■ What you have to do: Could you count the lines in the data that contain "Journal"? Reply with the number only.

[Coordinate change listings]
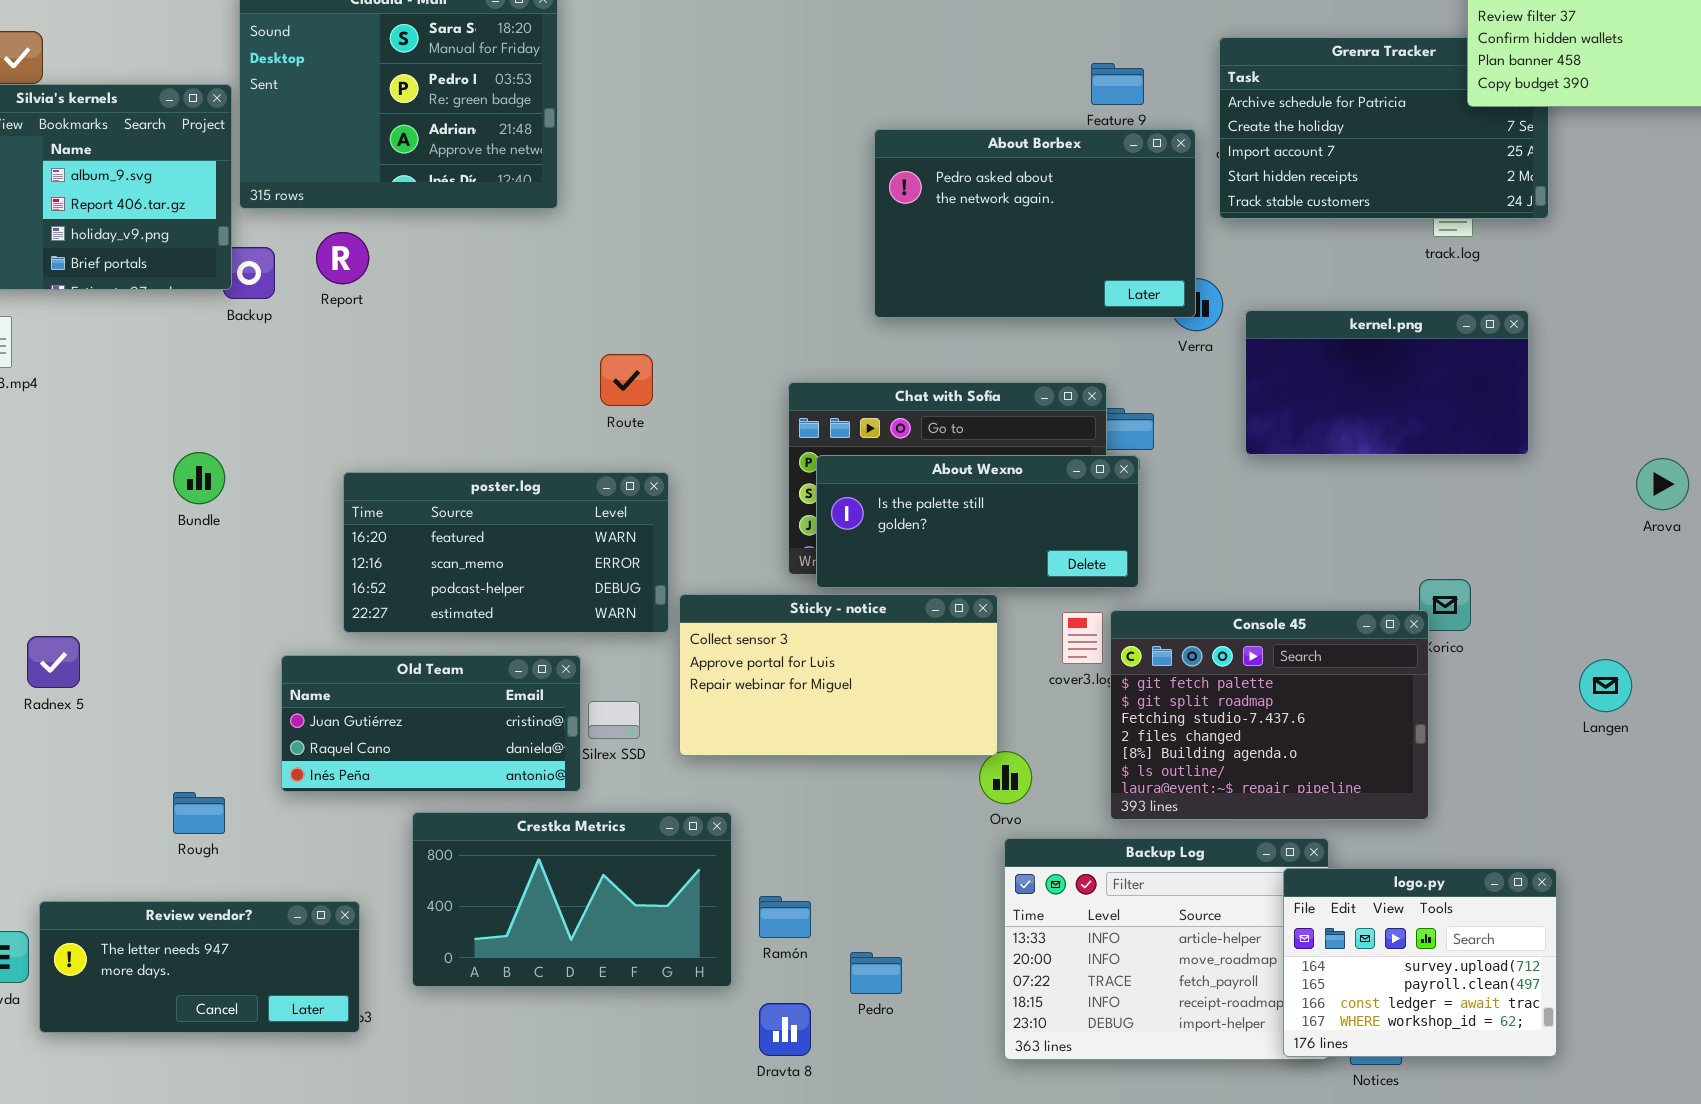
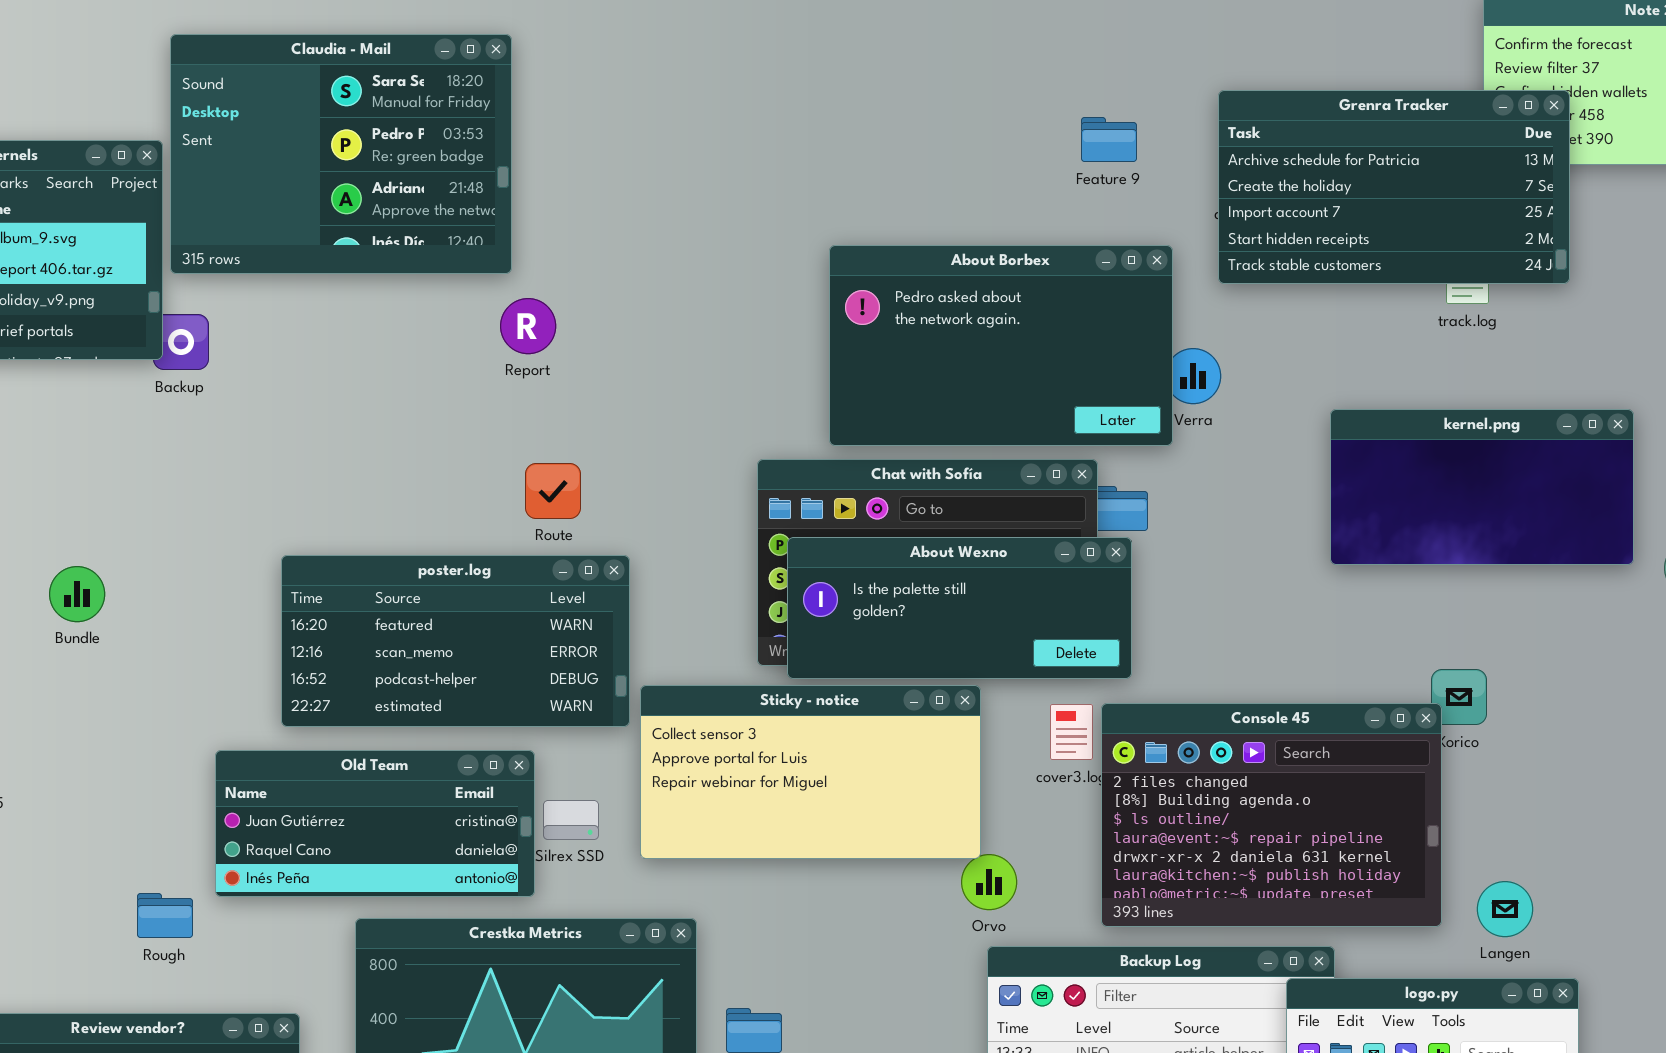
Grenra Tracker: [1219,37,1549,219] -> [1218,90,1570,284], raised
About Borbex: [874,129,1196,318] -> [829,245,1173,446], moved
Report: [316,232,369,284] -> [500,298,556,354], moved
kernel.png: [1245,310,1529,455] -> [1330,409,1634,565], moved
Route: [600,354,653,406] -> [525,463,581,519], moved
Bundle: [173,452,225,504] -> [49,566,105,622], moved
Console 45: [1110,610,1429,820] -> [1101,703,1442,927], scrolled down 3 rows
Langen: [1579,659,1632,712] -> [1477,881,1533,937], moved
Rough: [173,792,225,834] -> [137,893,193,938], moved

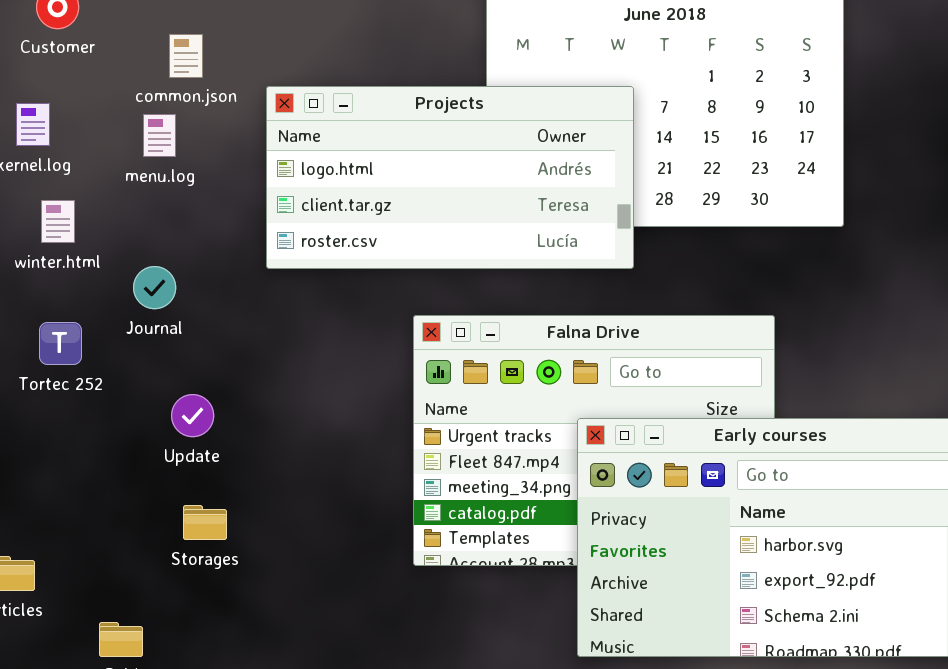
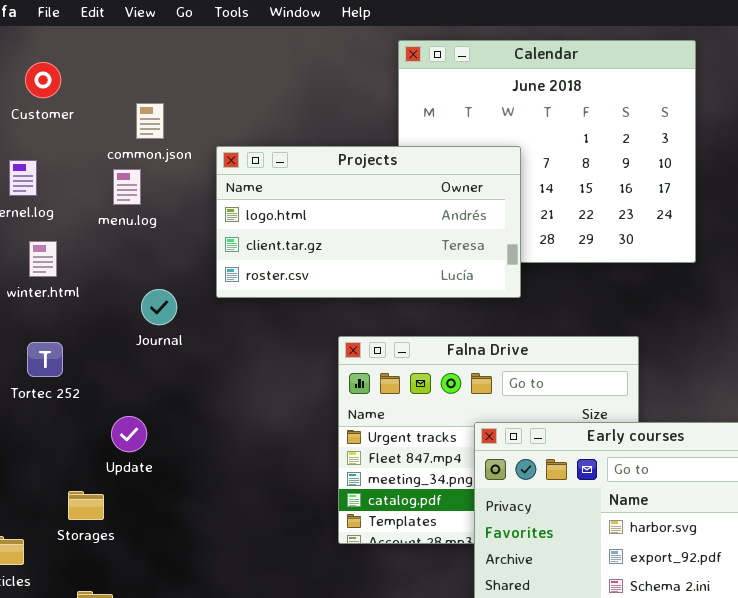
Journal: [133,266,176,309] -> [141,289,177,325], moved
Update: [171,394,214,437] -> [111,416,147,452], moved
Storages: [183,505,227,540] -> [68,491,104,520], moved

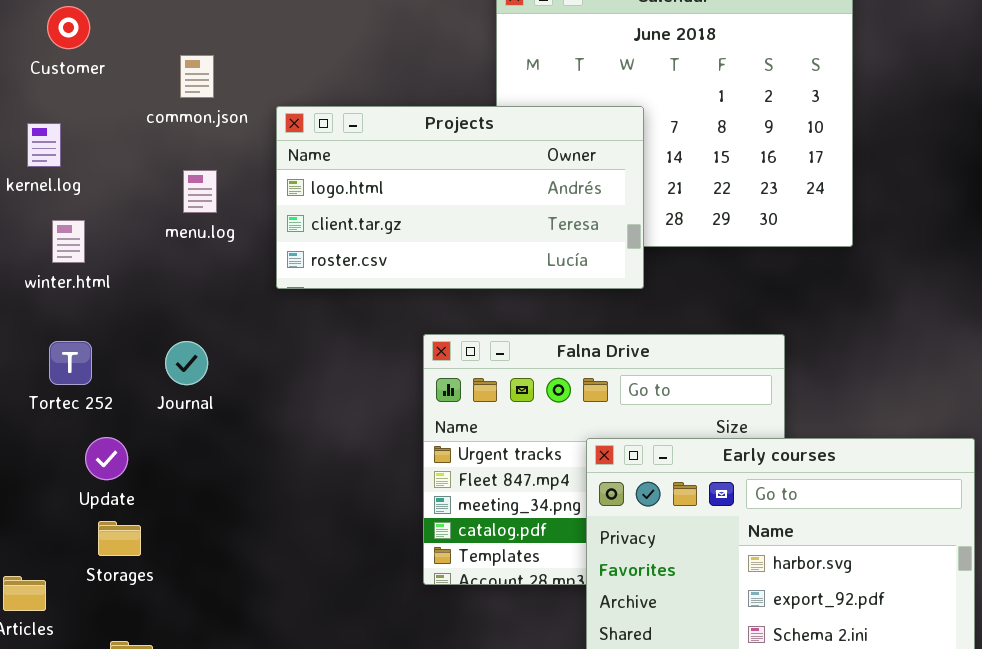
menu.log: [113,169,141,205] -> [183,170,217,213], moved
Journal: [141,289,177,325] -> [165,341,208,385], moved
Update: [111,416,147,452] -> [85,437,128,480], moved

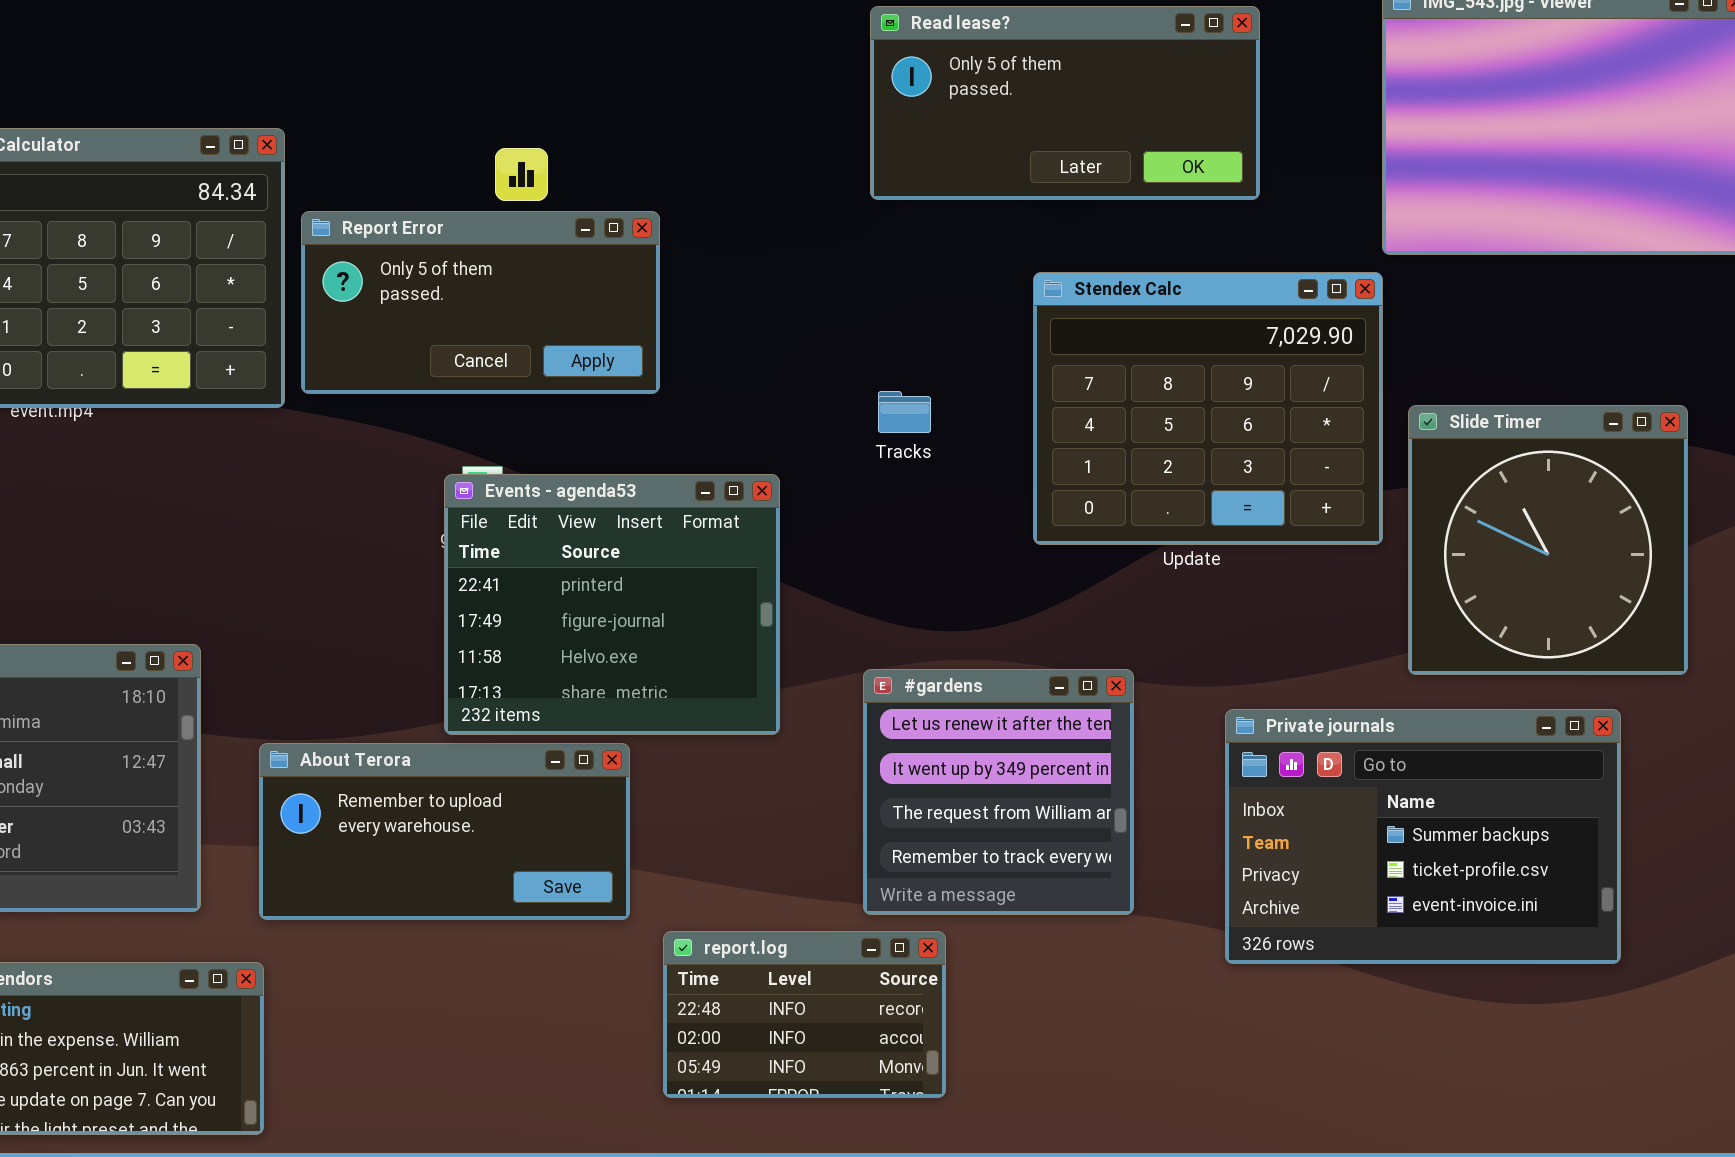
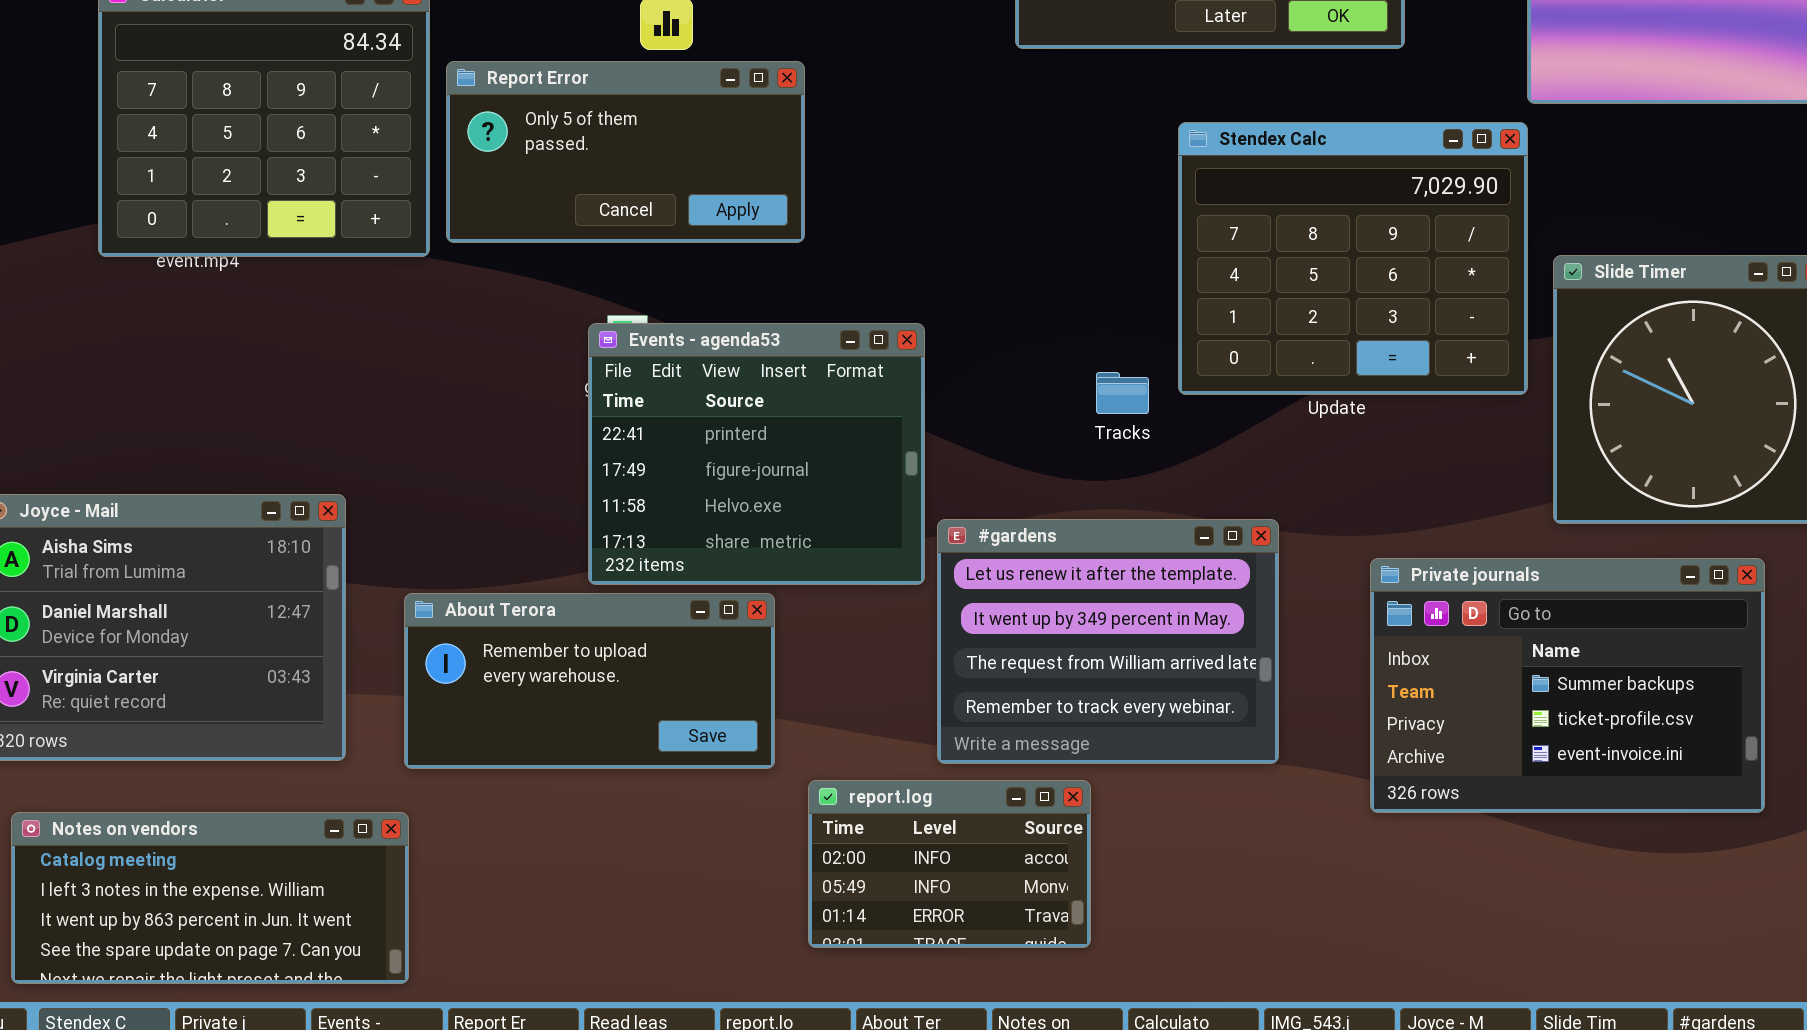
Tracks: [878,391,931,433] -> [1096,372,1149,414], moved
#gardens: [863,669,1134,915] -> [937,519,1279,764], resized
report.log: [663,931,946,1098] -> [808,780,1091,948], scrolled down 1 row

■ Expected answer: 2